What you are asked to do >> Copy out every line of the records where the string "camera" occurs.

--*--

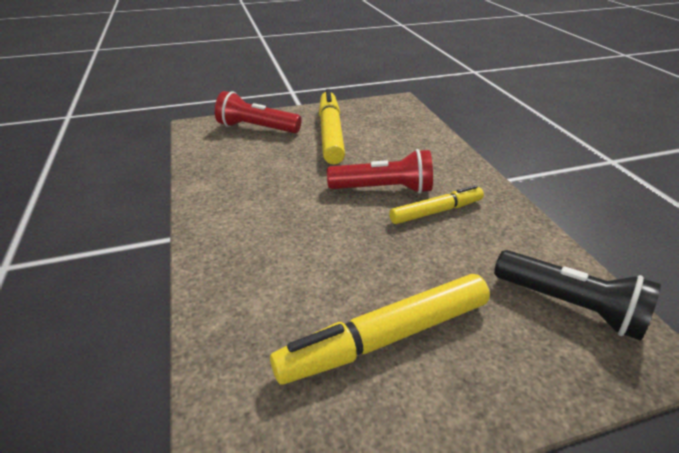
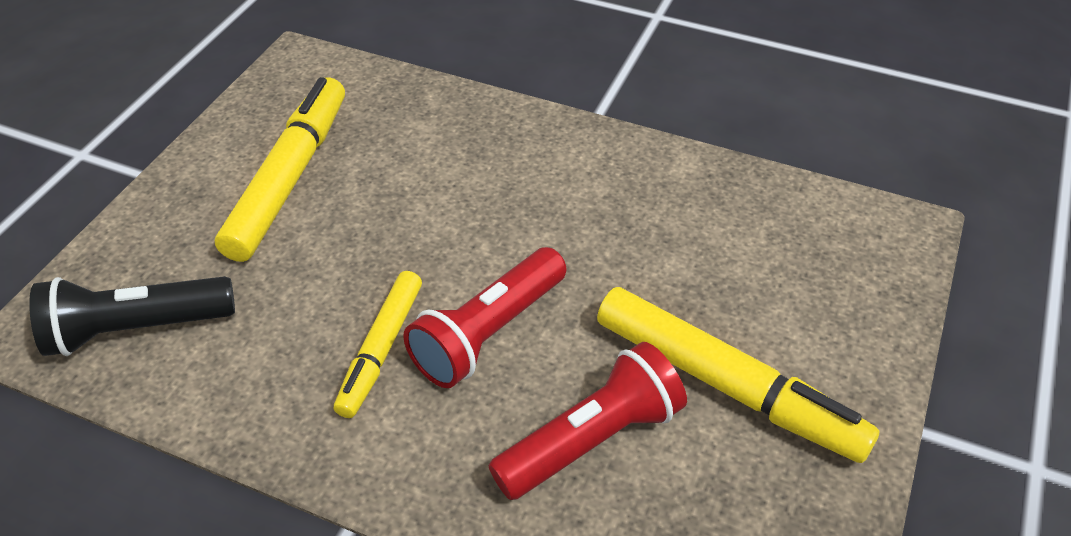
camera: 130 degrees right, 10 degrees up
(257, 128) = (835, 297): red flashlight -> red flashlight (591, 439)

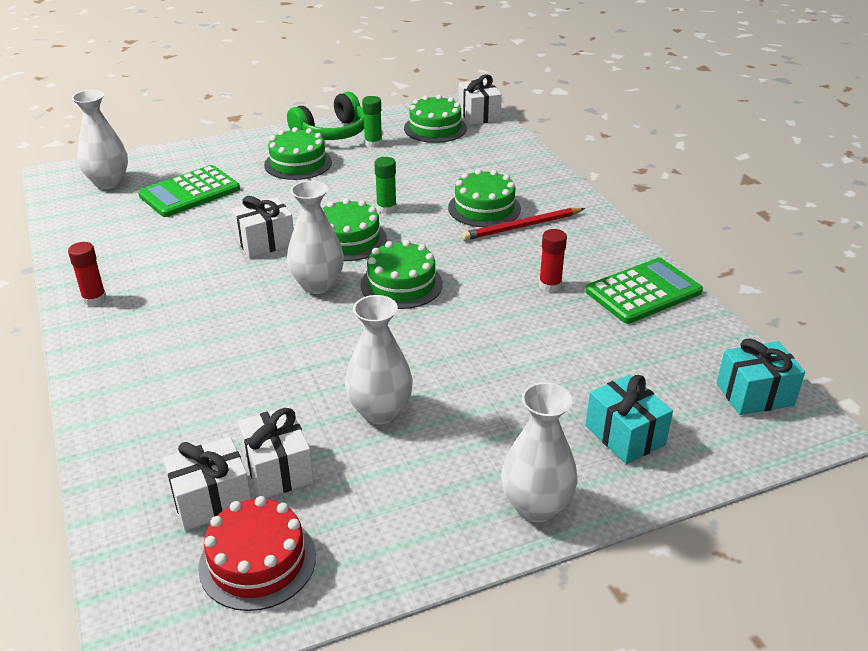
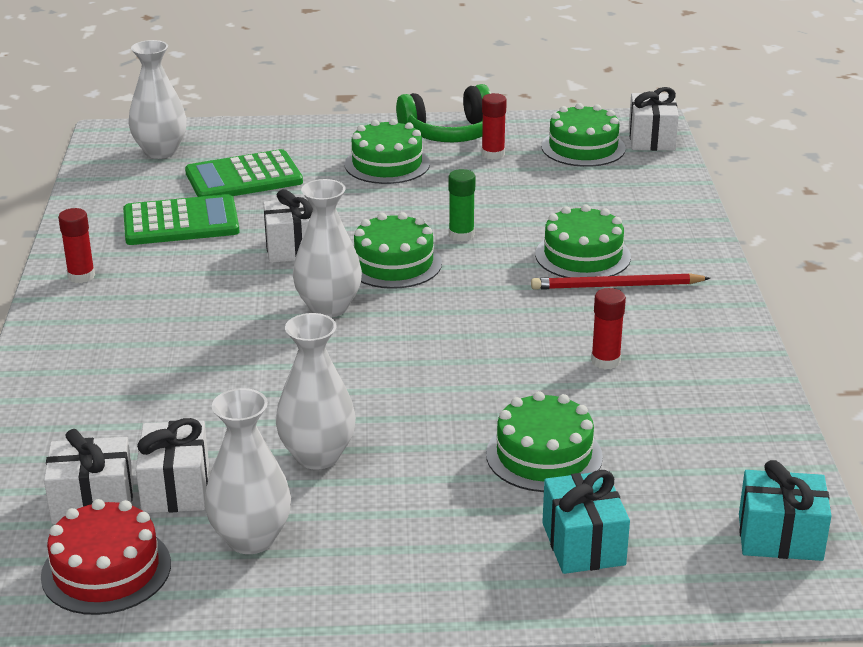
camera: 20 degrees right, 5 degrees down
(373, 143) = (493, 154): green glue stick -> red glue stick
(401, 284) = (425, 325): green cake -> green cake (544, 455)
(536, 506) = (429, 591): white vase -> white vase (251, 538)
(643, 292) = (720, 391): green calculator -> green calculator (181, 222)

--*--

Answer for the task >>
camera: 130 degrees right, 10 degrees up
camera: 20 degrees right, 5 degrees down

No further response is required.